Please repeat every record below exactly as written, but leave out the pictures.

Records for this exercise Block Start

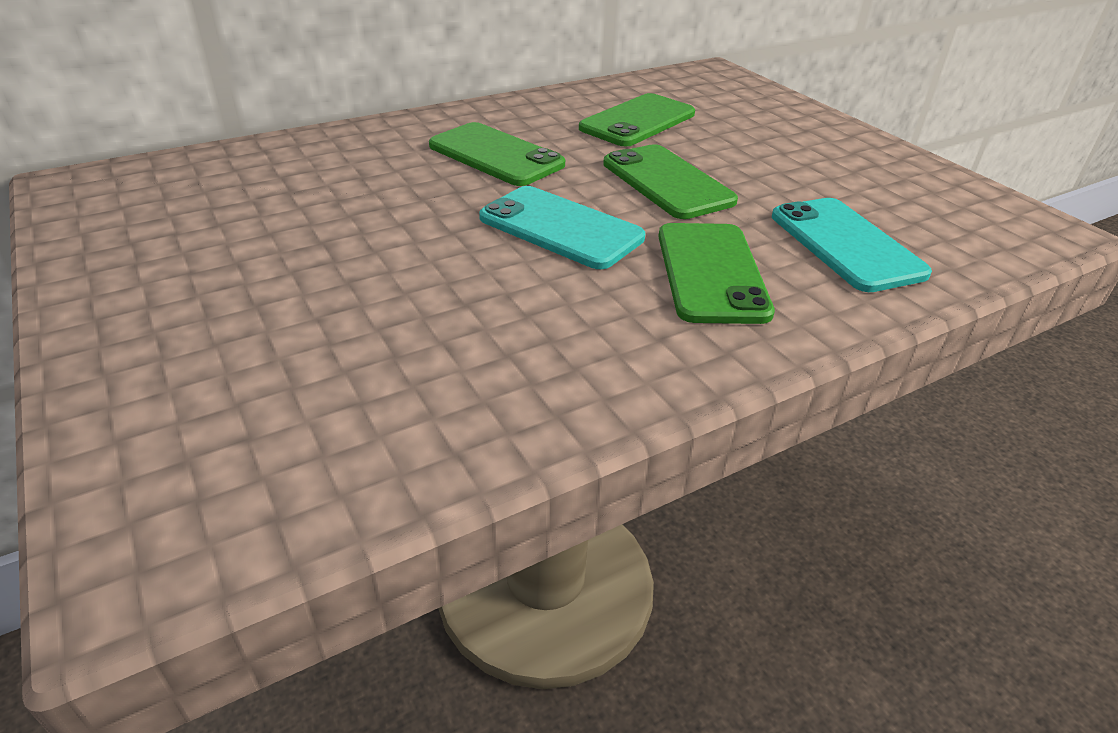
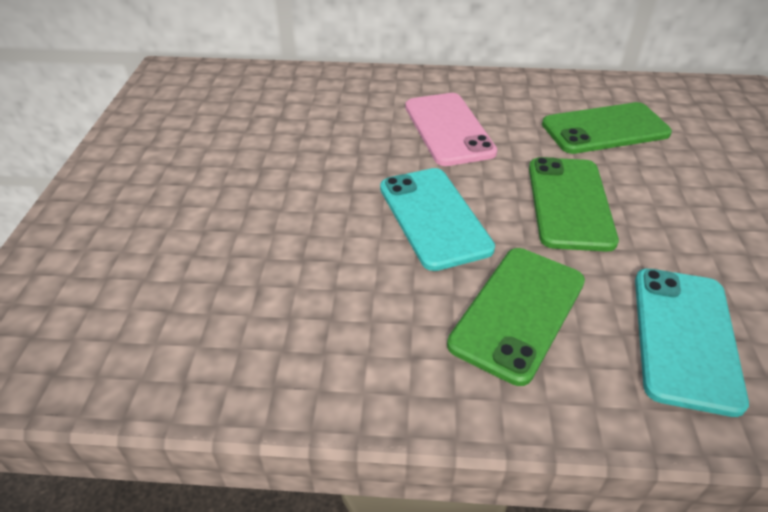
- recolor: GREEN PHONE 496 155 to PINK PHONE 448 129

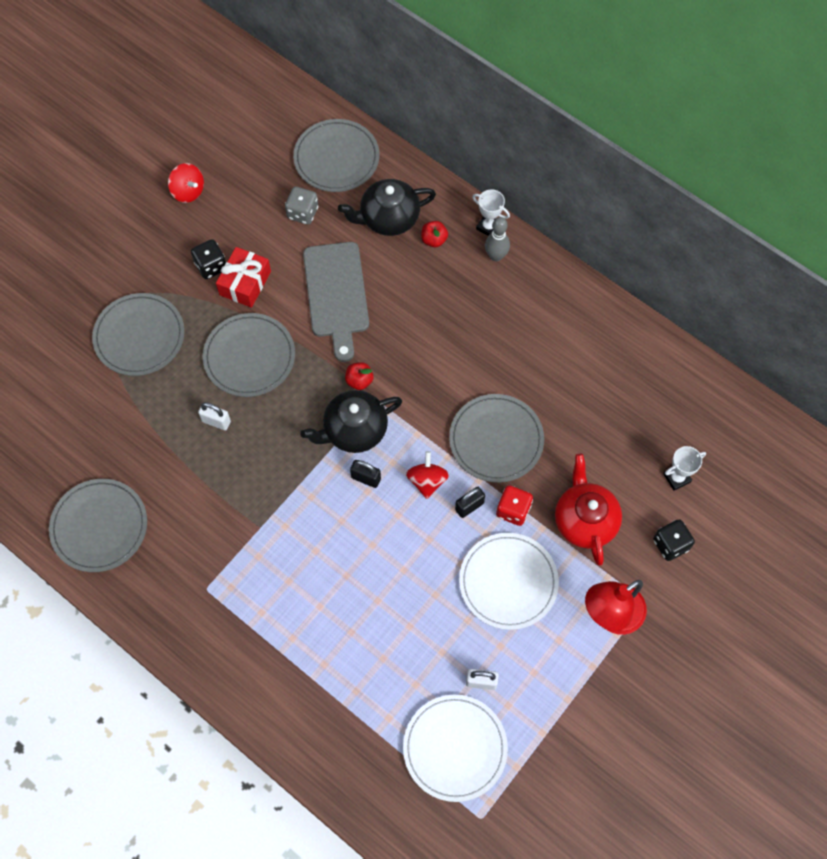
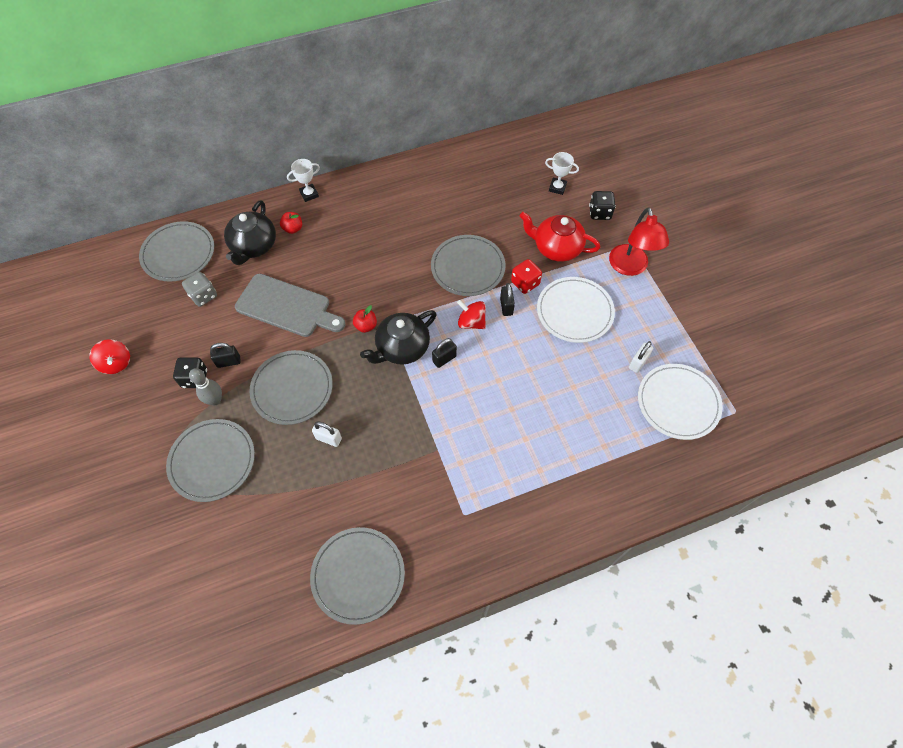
- rotate: RED SPINNING TOP 188 191 = 116 363 75 degrees clockwise
- move: GREY BOWLING PIN 496 256 to 215 400
- replace: RED GIFT 245 283 to BLACK PADLOCK 228 362
- rotate: BLACK TEAPOT 354 430 = 402 348 45 degrees clockwise
- rotate: WHITE PADLOCK 216 421 = 328 438 60 degrees clockwise
- rotate: WHITE TROPHY 677 478 = 557 188 75 degrees counterclockwise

Records for this exercise Block End

▶ _Answer box_
- recolor: GREEN PHONE 496 155 to PINK PHONE 448 129

- rotate: RED SPINNING TOP 188 191 = 116 363 75 degrees clockwise
- move: GREY BOWLING PIN 496 256 to 215 400
- replace: RED GIFT 245 283 to BLACK PADLOCK 228 362
- rotate: BLACK TEAPOT 354 430 = 402 348 45 degrees clockwise
- rotate: WHITE PADLOCK 216 421 = 328 438 60 degrees clockwise
- rotate: WHITE TROPHY 677 478 = 557 188 75 degrees counterclockwise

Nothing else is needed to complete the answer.